#### What is needed
Pick out each line below that contains the string "kern", and copy those lines in full.

#### Extracted data
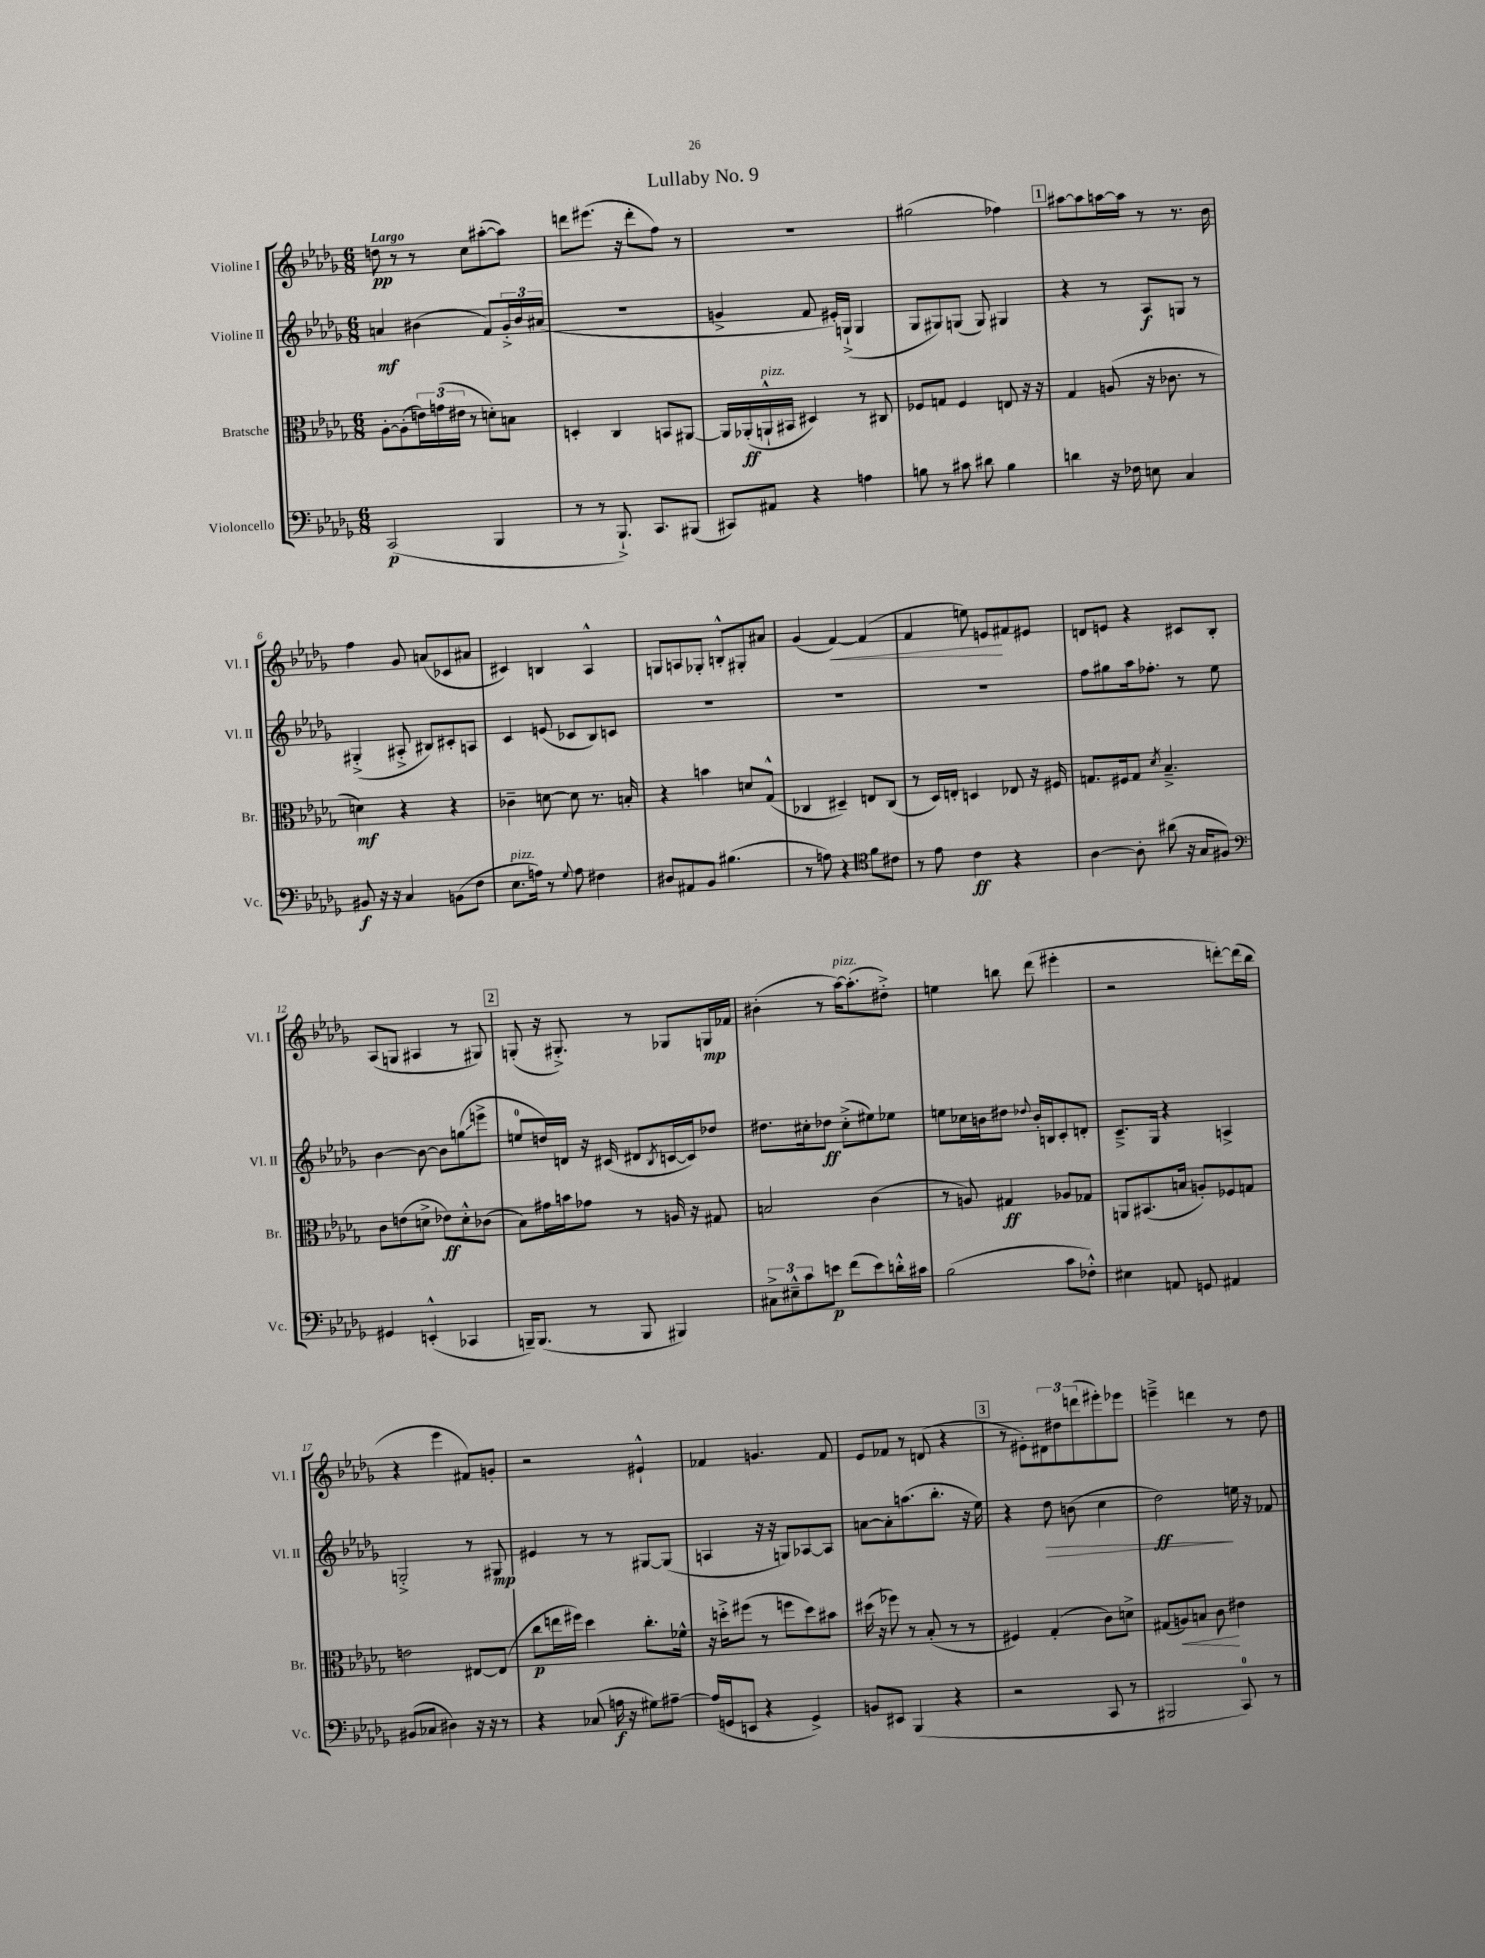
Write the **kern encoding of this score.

**kern	**kern	**kern	**kern
*staff4	*staff3	*staff2	*staff1
*clefF4	*clefC3	*clefG2	*clefG2
*k[b-e-a-d-g-]	*k[b-e-a-d-g-]	*k[b-e-a-d-g-]	*k[b-e-a-d-g-]
*M6/8	*M6/8	*M6/8	*M6/8
(2CC/	[8A-'\L	4a/	8dd\
.	(8A-'\]	.	8r
.	24e\L)	(4b#\	8r
.	(24g\	.	.
.	24e#\JJ	.	.
.	8r	.	8cc\L
4BBB-/	8d'\L)	8f/L)	([8aa#'\
.	8B\J	24g-'^/L	8aa#\]J)
.	.	24b#/	.
.	.	(24a#/JJ	.
=	=	=	=
8r	4D'/	2.r	8ddd\L
8r	.	.	(8.eee#\J
8.BBB-`^/)	4C/	.	.
.	.	.	16r
.	.	.	8ddd'\L
8.CC/L	.	.	.
.	8BB/L	.	8ff\J)
(8BBB#/J	[8AA#/J	.	8r
=	=	=	=
8CC#/L)	16AA#/]LL	4g^/	2.r
.	(16AA-'/	.	.
8AA#/J	16AA`^^/	.	.
.	16BB#/JJ	.	.
4r	4D#/)	8f/	.
.	.	16e#'/LL)	.
.	.	(16G`^/JJ	.
4A\	8r	4G/	.
.	8C#/	.	.
=	=	=	=
8B\	8F-/L	8G-/L	(2gg#\
8r	8G/J	8G#/)	.
8c#\	4F-/	(8G/J	.
8d#\	.	8G/)	.
4B\	8E/	4G#/	4ff-\)
.	16r	.	.
.	16r	.	.
=	=	=	=
4d\	4G-/	4r	[8aa#\L
.	.	.	8aa#\]
16r	(8A/	8r	[16aa\L
16F-\	.	.	16aa\]JJ
8E\	16r	8A-/L	8r
.	8.c-\	.	.
4C/	.	8G/J	8.r
.	8r	8r	.
.	.	.	16b-\
=	=	=	=
8BB#/	4d\)	(4G#'^/	4ff\
16r	.	.	.
16r	.	.	.
4C/	4r	8A#'^/	8g-/
.	.	8B#/L)	(8a/L
(8BB\L	4r	8c#'/	8c-/
8F\J	.	8A/J	8a#/J
=	=	=	=
8.E-\L	4c-~\	4c/	4c#/)
16A\Jk)	.	.	.
8r	[8d\	(8e/	4B/
8qqG-/	.	.	.
8A\	8d\]	8c-/L	.
4F#\	8.r	8B-/)	4A-^^/
.	.	8c/J	.
.	16B'/	.	.
=	=	=	=
8D#/L	4r	2.r	8G/L
8AA#/	.	.	8A/
8BB-/J	4b\	.	8G-'/J
(4.B#\	.	.	8B'^^/L
.	8d/L	.	8G#'/
.	(8G-^^/J	.	8a#/J
=	=	=	=
8r	4C-/	2.r	(4g-/
8A\)	.	.	.
4r	4D#~/)	.	[4f/)
*clefC4	*	*	*
8f\L	8E/L	.	(4f/]
8c#\J	(8C-/J	.	.
=	=	=	=
8r	8r	2.r	4f/
8e-\	16D-/LL)	.	.
.	16E'/JJ	.	.
4c\	4D/	.	8ee\)
.	.	.	8e/L
4r	8E-/	.	8f#/
.	16r	.	8e#/J
.	16F#/	.	.
=	=	=	=
[4A-\	8.G/L	8ff\L	8d/L
.	.	8gg#\	8e/J
.	16F#/k	.	.
8A-'\]	8G/J	16aa-\k	4r
.	.	8.ff-'\J	.
.	8qd-/	.	.
(8a#\	4.B-~^/	.	.
16r	.	8r	8c#/L
16G-/LK	.	.	.
8F#/J)	.	8ee-\	8B-'/J
=	=	=	=
*clefF4	*	*	*
4GG#/	8c\L	[4b-\	(8A-/L
.	(8e\	.	8G/J
(4EE'^^/	8d^\J	8b-\_	4A#/
.	8e-\L)	8b-\]L	.
4CC-/	8d'^^\	(8gg\	8r
.	(8c-\J	8eee^\J	8G#/)
=	=	=	=
16BBB~/LK)	8B-\L)	8ee/L	(8G'/
(8.BBB/J	.	.	.
.	16g#\L	16dd/L)	16r
.	16b\J	16d/JJ	8.G#'^/)
8r	8g-\J	16r	.
.	.	(16c#/	.
8BBB/	8r	8d#/L	8r
.	.	8qB-/	.
4BBB#/)	16A/	[16c/L	8G-/L
.	16r	16c/]J)	.
.	8G#/	8dd-/J	16G/L
.	.	.	16f-/JJ
=	=	=	=
12C#^\L	2B/	8.dd#\L	(4b#'\
12E#~^^\	.	.	.
12c\	.	.	.
.	.	16cc#'\k	.
8e\J	.	8dd-\J	8r
(8f\L	.	(8cc#'^\L	[16aa-\LK)
.	.	.	(8.aa-'\]
8e\)	(4c\	8ee#\)	.
16d'^^\L	.	8ee-\J	8dd#'^\J)
16c#\JJ	.	.	.
=	=	=	=
(2B-\	8r	8ee\L	4ee\
.	8A/)	16cc-\L	.
.	.	16b\J	.
.	4G#/	8dd#\J	8bb\
.	.	8qqdd-/	.
.	.	16b'/LL	(8ddd-\
.	.	16B/J	.
8c\L	8A-/L	8c'/	4eee#'\
8F-'^^\J)	8G-/J	8d'/J	.
=	=	=	=
4E#\	8AA/L	8.c~^/L	2r
.	(8.BB#/	.	.
.	.	16G-/Jk	.
8AA/	.	4r	.
.	16B/Jk	.	.
8GG/	8A'/L)	.	.
4AA#/	8F-/	4A^/	[8ddd'\L)
.	8G/J	.	(16ddd\]L
.	.	.	16bb-\JJ
=	=	=	=
(8BB#/L	2e\	2G'^/	4r
8C-/J	.	.	.
4D#\)	.	.	4eee-\
16r	[8E#/L	8r	8f#/L)
16r	.	.	.
8r	(8E#/]J	8G#/	8g'/J
=	=	=	=
4r	8cc\L	4e#/	2r
.	16ee\L	.	.
.	16ff#\JJ)	.	.
(8C-/	4dd-\	8r	.
16A\	.	8r	.
16r	.	.	.
8G#\L)	8.cc'\L	[8G#/L	4e#`^^/
[8A#~\J	.	(8G#/]J	.
.	16f-^^\Jk	.	.
=	=	=	=
(16A#/]LL	16r	4A/	4f-/
16GG/J	16dd'^\LK	.	.
8EE/J	(8ff#\J	.	.
4r	8r	16r	4.g/
.	.	16r	.
.	8ff\L	8G/L)	.
4GG^/)	8dd\)	[8A-/	.
.	8b#\J	8A-/]J	8f-/
=	=	=	=
8BB/L	(16dd#\	[8a\L	8e-/L
.	16r	.	.
8EE#/J	8ff-\)	8a'\]	8f-/J
(4BBB-/	8r	(8.aa\	8r
.	(8B-'/	.	(8d/
.	.	8.bb-'\J	.
4r	8r	.	4r
.	8r	16r	.
.	.	16ee-\)	.
=	=	=	=
2r	4F#/)	4r	8r
.	.	.	8e#'\L)
.	(4G-'/	8dd-\	12d#\
.	.	.	12dd#\
.	.	(8b\	.
.	.	.	(12ddd\
8CC/	8c\L)	4cc\	8eee#'\)
8r	8d^\J	.	8eee-\J
=	=	=	=
2BBB#/	(8G#/L	2dd-\)	4eee~^\
.	8A/)	.	.
.	8B/J	.	4ddd\
.	8c\	.	.
8CC/)	4e#\	16ee\	8r
.	.	16r	.
8r	.	8f-/	8dd-\
==	==	==	==
*-	*-	*-	*-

#### Written response
Write the **kern encoding of this score.
**kern	**kern	**kern	**kern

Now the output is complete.